* **Instruction**:
Pick out every line in the records that contains the string "instrumentName", treating uppercase and lowercase as different.

* **Data for this exercise**:
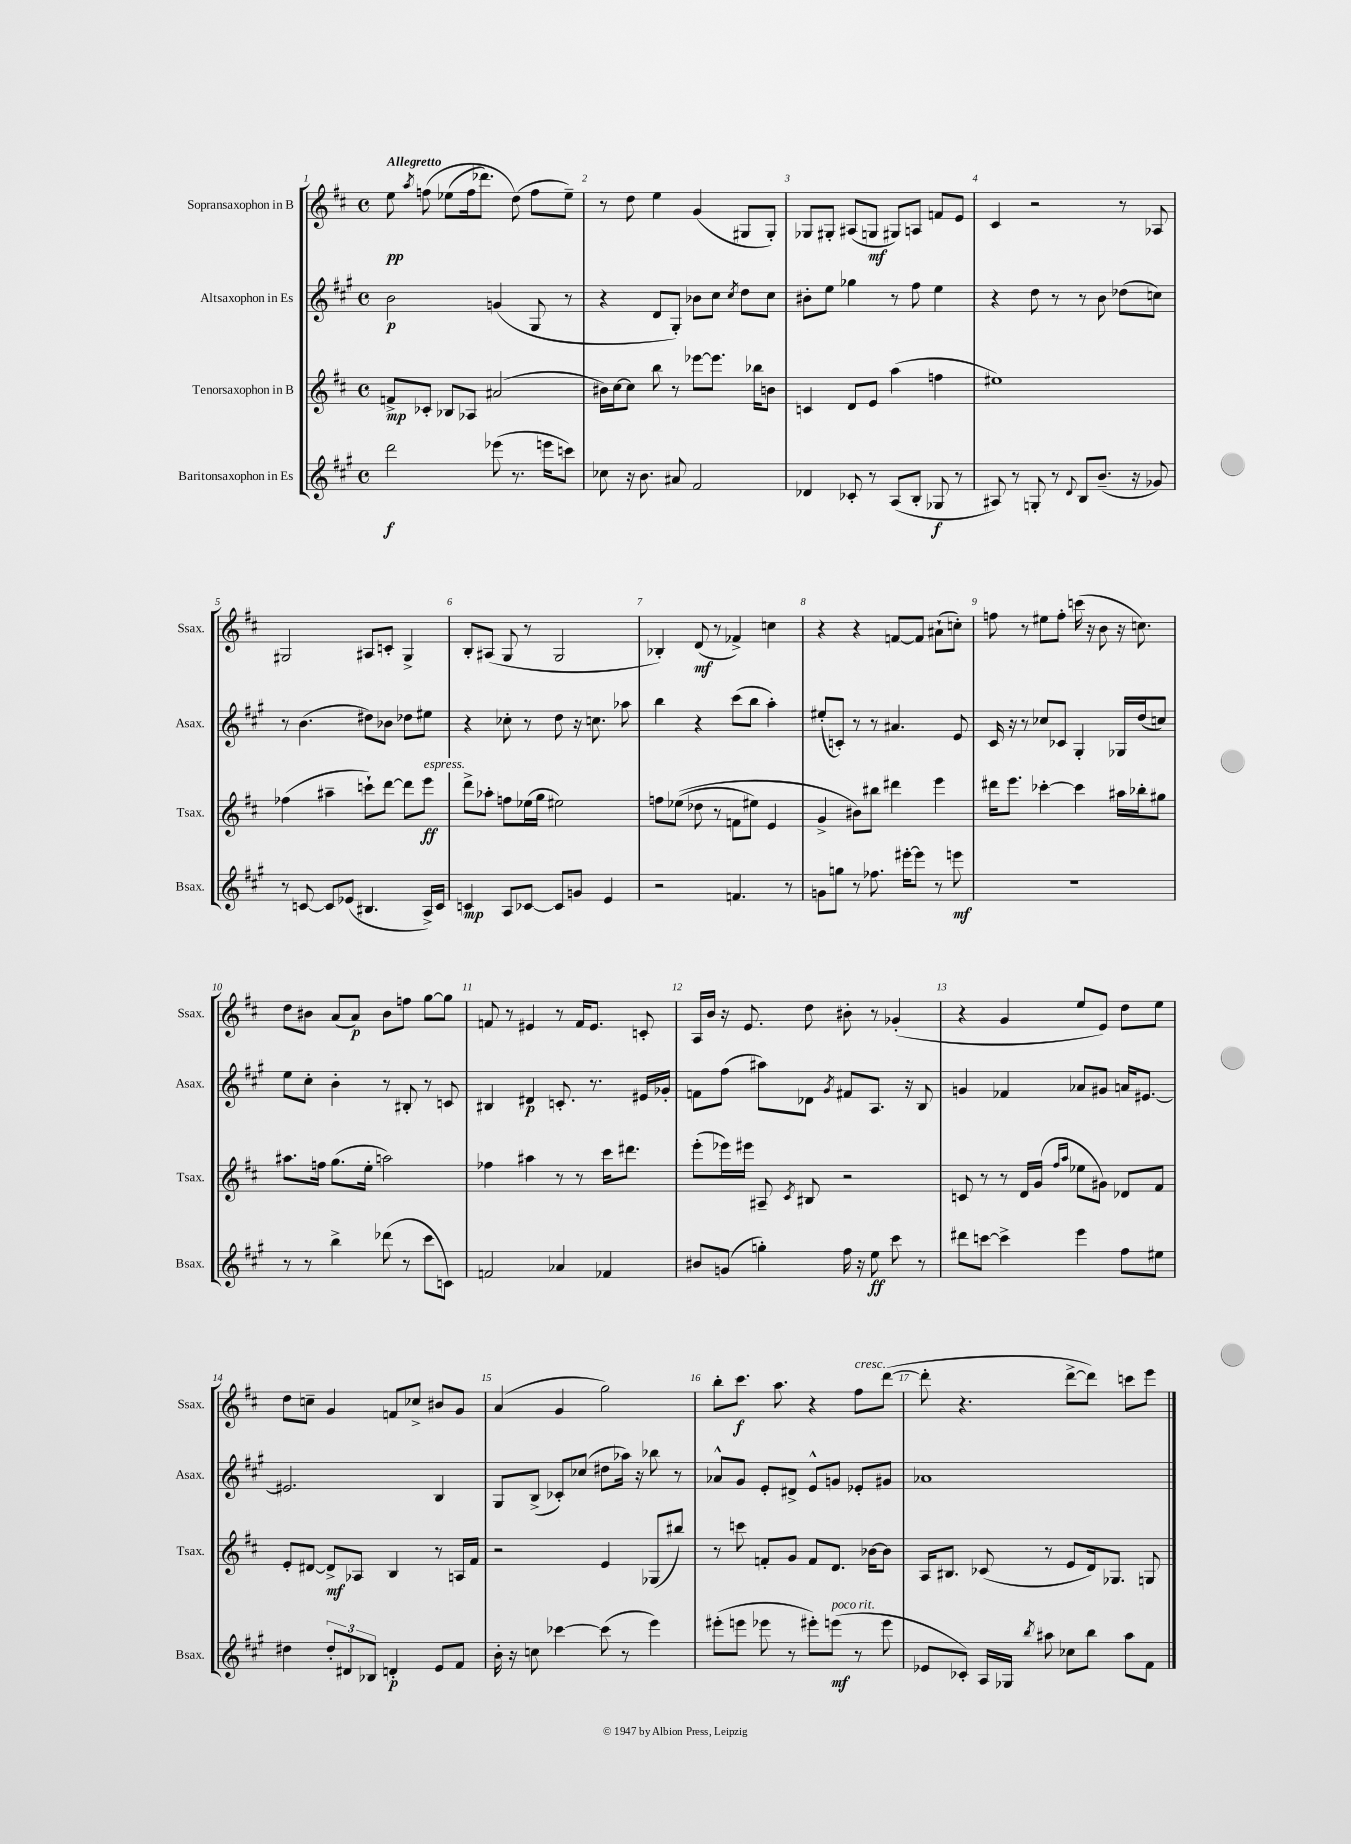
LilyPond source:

<<
\new StaffGroup <<
\new Staff = "s0" \with { instrumentName = "Sopransaxophon in B" shortInstrumentName = "Ssax." } {
    \clef treble \key d \major \defaultTimeSignature \time 4/4 \tempo "Allegretto"
    \autoBeamOff e''8\pp \acciaccatura { a''8 } f''8\( ees''8[( f''16 des'''8.]) d''8(\) f''8[ ees''8]--) |
    r8 d''8 e''4 g'4( gis8[ gis8]-.) |
    ges8[ gis8]-. ais8[( g8]\mf gis8[) a8] f'8[ e'8] |
    cis'4 r2 r8 aes8 |
    gis2 ais8[ c'8]-. gis4-> |
    b8[-. ais8]( g8 r8 g2 |
    bes4-.) d'8\mf( r8 fes'4->) c''4 |
    r4 r4 f'8[~ f'8] ais'8[-!( c''8]-.) |
    f''8 r8 eis''8[ f''8]-. c'''16( r16 b'8 r16 c''8.) |
    d''8[ bis'8] a'8[( a'8]\p) bis'8[ f''8] g''8[~ g''8] |
    f'8 r8 eis'4 r8 f'16[ eis'8.] c'8-. |
    a16[ b'16] r16 e'8. d''8 bis'8-. r8 ges'4-.( |
    r4 g'4 e''8[ e'8]) d''8[ e''8] |
    d''8[ c''8]-- g'4 f'8[ ces''8]-> bis'8[ g'8] |
    a'4( g'4 g''2) |
    b''8[-. cis'''8.]\f a''8. r4 fis''8[^\markup { \italic "cresc." } d'''8]~( |
    d'''8-. r4. d'''8[~-> d'''8]) c'''8[ e'''8] \bar "|." |
}
\new Staff = "s1" \with { instrumentName = "Altsaxophon in Es" shortInstrumentName = "Asax." } {
    \clef treble \key a \major \defaultTimeSignature \time 4/4
    \autoBeamOff b'2\p g'4( gis8 r8 |
    r4 d'8[ gis8]-.) bes'8[ cis''8] \acciaccatura { cis''8 } d''8[ cis''8] |
    bis'8[-. e''8] ges''4 r8 fis''8 e''4 |
    r4 d''8 r8 r8 b'8 des''8[( c''8]) |
    r8 b'4.( dis''8[) bes'8] des''8[ eis''8] |
    r4 ces''8-. r8 d''8 r16 c''8. aes''8 |
    b''4 r4 cis'''8[( b''8] a''4-.) |
    eis''8[-.( c'8]-.) r8 r8 ais'4. e'8 |
    cis'16 r16 r8 ces''8[ ces'8] gis4-. ges16[ d''16( c''8]) |
    e''8[ cis''8]-. b'4-. r8 bis8-. r8 c'8 |
    bis4 dis'4\p c'8.-. r8. eis'16[ ges'16]-. |
    f'8[ fis''8]( ais''8[) des'8] \acciaccatura { gis'8 } fis'8[ a8.] r16 b8 |
    g'4 fes'4 aes'8[ gis'8] a'16[ eis'8.]~ |
    eis'2. b4 |
    gis8[ b8]->( ces'8[-.) ces''8]( dis''8[ aes''16]) r16 bes''8 r8 |
    aes'8[-^ gis'8] e'8[-. dis'8]-> e'8[-^ g'8] ees'8[-. gis'8] |
    aes'1 \bar "|." |
}
\new Staff = "s2" \with { instrumentName = "Tenorsaxophon in B" shortInstrumentName = "Tsax." } {
    \clef treble \key d \major \defaultTimeSignature \time 4/4
    \autoBeamOff f'8[->\mp ces'8]-. bes8[ aes8] ais'2( |
    bis'16[) cis''16~ cis''8] b''8 r8 ees'''8[~ ees'''8.] bes''16[ b'8] |
    c'4 d'8[ e'8] a''4( f''4 |
    eis''1) |
    fes''4( ais''4-- c'''8[-!) d'''8]~ d'''8[ e'''8]\ff^\markup { \italic "espress." } |
    d'''8[-> aes''8]-. f''8[ ees''16( g''16] eis''2) |
    f''8[ ees''8](\( des''8 r8 f'8[ eis''8]) e'4 |
    g'4-> bis'8[\) bis''8] dis'''4 e'''4 |
    dis'''16[ e'''8.] ces'''4~-. ces'''4 ais''16[ bes''16-. gis''8] |
    ais''8.[ f''16] g''8.[( e''16]-. a''2) |
    fes''4 ais''4 r8 r8 cis'''16[ dis'''8.] |
    e'''8[-.( ees'''16) eis'''16] ais8-- \acciaccatura { cis'8 } bis8 r2 |
    c'8 r8 r8 d'16[ g'16]( \grace { fis''16[ a''16] } ees''8[ gis'8]) des'8[ fis'8] |
    e'8[-. dis'8]~ dis'8[->\mf aes8] b4 r8 a16[ fis'16] |
    r2 e'4 ges8[( bis''8]) |
    r8 c'''8 f'8[-. g'8] f'8[ d'8.] bes'16[~ bes'8] |
    a16[ bis8.] ces'8( r8 e'8[ d'16) ges8.] g8 \bar "|." |
}
\new Staff = "s3" \with { instrumentName = "Baritonsaxophon in Es" shortInstrumentName = "Bsax." } {
    \clef treble \key a \major \defaultTimeSignature \time 4/4
    \autoBeamOff d'''2\f ees'''8( r8. e'''16[ c'''8]) |
    ces''8 r16 b'8. ais'8 fis'2 |
    des'4 ces'8-. r8 a8[( b8]-. ges8\f r8 |
    ais8) r8 g8-. r8 \appoggiatura { d'8 } b8[ b'8.]--( r16 ges'8) |
    r8 c'8~ c'8[ ees'8]( bis4. a16[->) c'16] |
    c'4\mp a8[ ces'8]~ ces'8[ g'8] e'4 |
    r2 f'4. r8 |
    g'8[ g''8] r8 fes''8. eis'''16[~-. eis'''8] r8 e'''8\mf |
    R1 |
    r8 r8 b''4-> des'''8( r8 cis'''8[ c'8]) |
    f'2 aes'4 fes'4 |
    bis'8[ g'8]( g''4-.) fis''16 r16 e''8\ff cis'''8 r8 |
    dis'''8[ c'''8]~ c'''4-> e'''4 fis''8[ eis''8] |
    dis''4 \tuplet 3/2 { dis''8[-. dis'8 bes8] } d'4-.\p e'8[ fis'8] |
    b'16-. r16 c''8 ces'''4~ ces'''8( r8 e'''4) |
    eis'''8[-.( e'''8] ees'''8 r8 eis'''8[-.) e'''8]\mf^\markup { \italic "poco rit." }( r8 e'''8 |
    ees'8[ ces'8]-.) a16[ ges16] \acciaccatura { b''8 } ais''8 ces''8[ b''8] ais''8[ fis'8] \bar "|." |
}
>>
>>
\layout { \context { \Score \override BarNumber.break-visibility = ##(#f #t #t) barNumberVisibility = #all-bar-numbers-visible } }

* **Output for this task**:
\new Staff = "s0" \with { instrumentName = "Sopransaxophon in B" shortInstrumentName = "Ssax." } {
\new Staff = "s1" \with { instrumentName = "Altsaxophon in Es" shortInstrumentName = "Asax." } {
\new Staff = "s2" \with { instrumentName = "Tenorsaxophon in B" shortInstrumentName = "Tsax." } {
\new Staff = "s3" \with { instrumentName = "Baritonsaxophon in Es" shortInstrumentName = "Bsax." } {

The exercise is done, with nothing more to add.